Task to complete:
Restate word for word the span of lines that opens with the line containing "C203: 33pF (GND, N1) -> 33pF (GND, N3)" and closes with the last line of the material. Include both ends and nothing more.

Information provided:
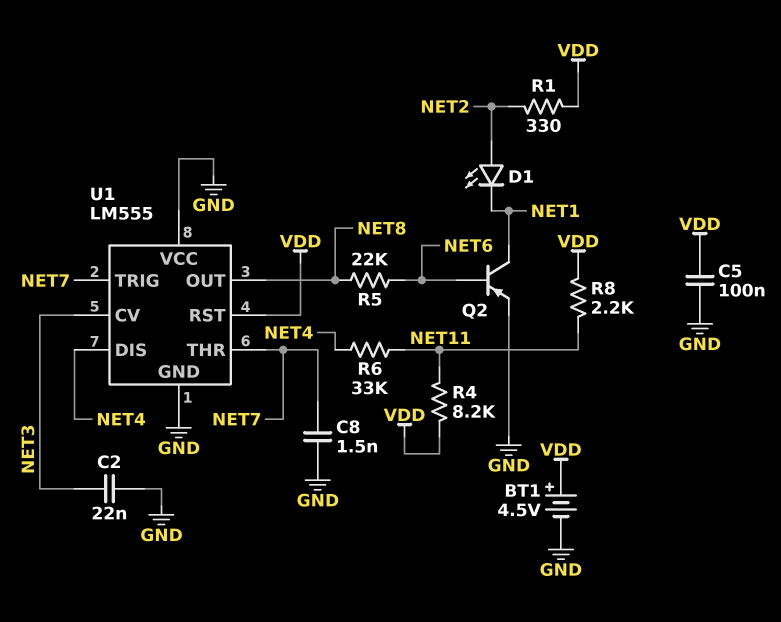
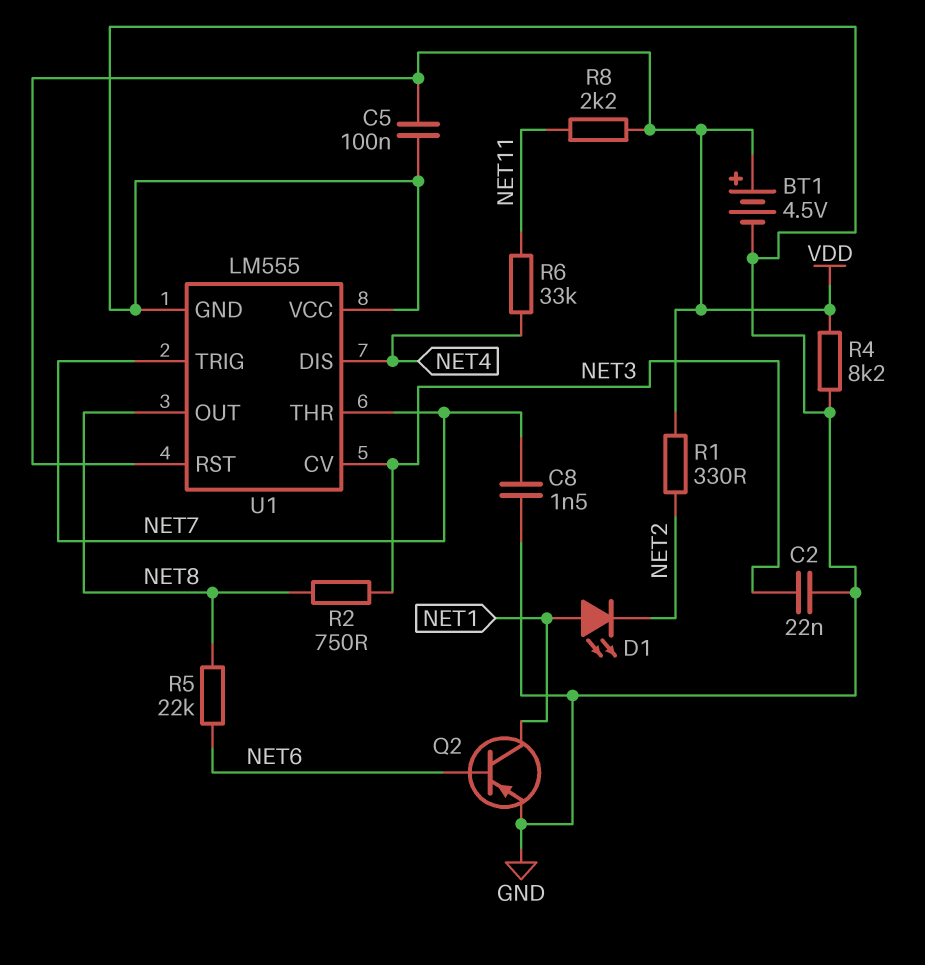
D1: LED (A NET2, K NET1) -> LED (A NET1, K NET2)
R2: none -> 750 (NET3, NET8)
R4: 8.2k (NET11, VDD) -> 8.2k (GND, VDD)

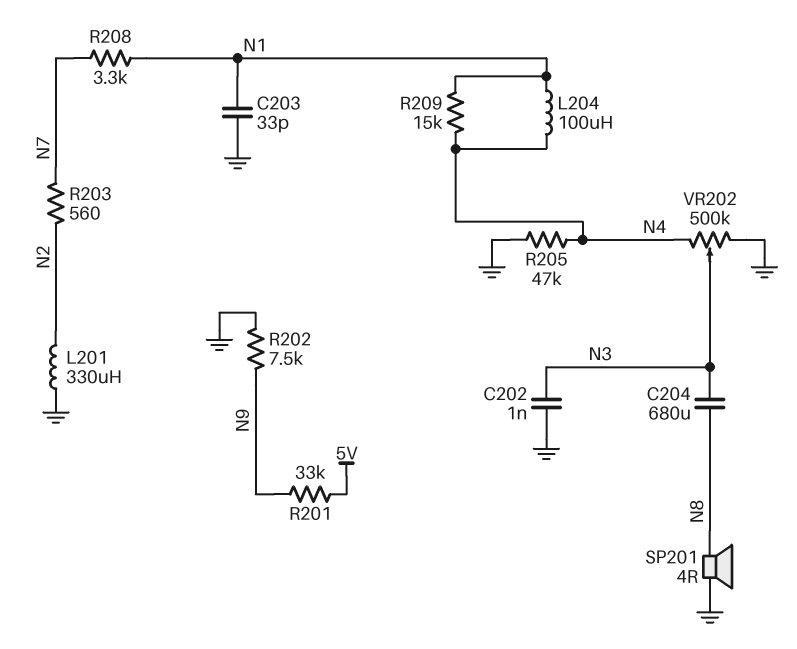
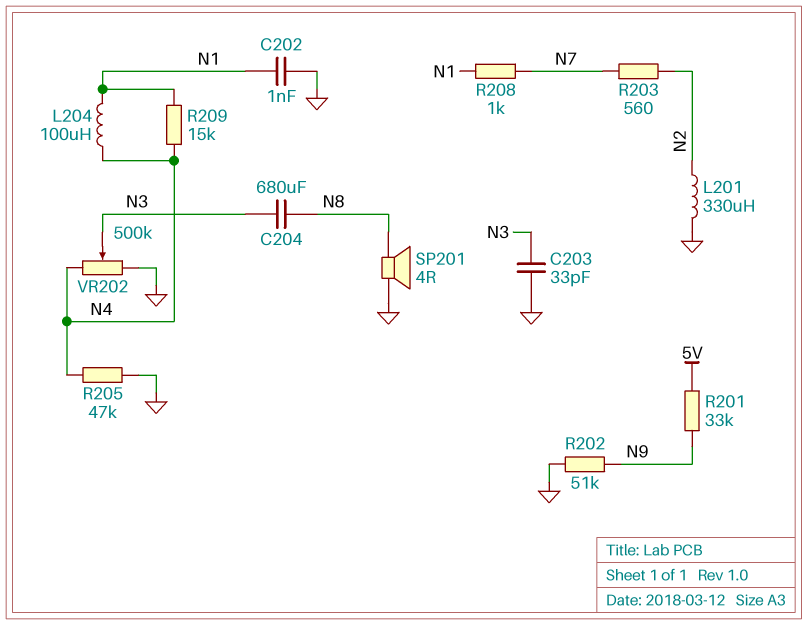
C202: 1nF (GND, N3) -> 1nF (GND, N1)
C203: 33pF (GND, N1) -> 33pF (GND, N3)
R202: 7.5k (GND, N9) -> 51k (GND, N9)
R208: 3.3k (N1, N7) -> 1k (N1, N7)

Output of the task:
C203: 33pF (GND, N1) -> 33pF (GND, N3)
R202: 7.5k (GND, N9) -> 51k (GND, N9)
R208: 3.3k (N1, N7) -> 1k (N1, N7)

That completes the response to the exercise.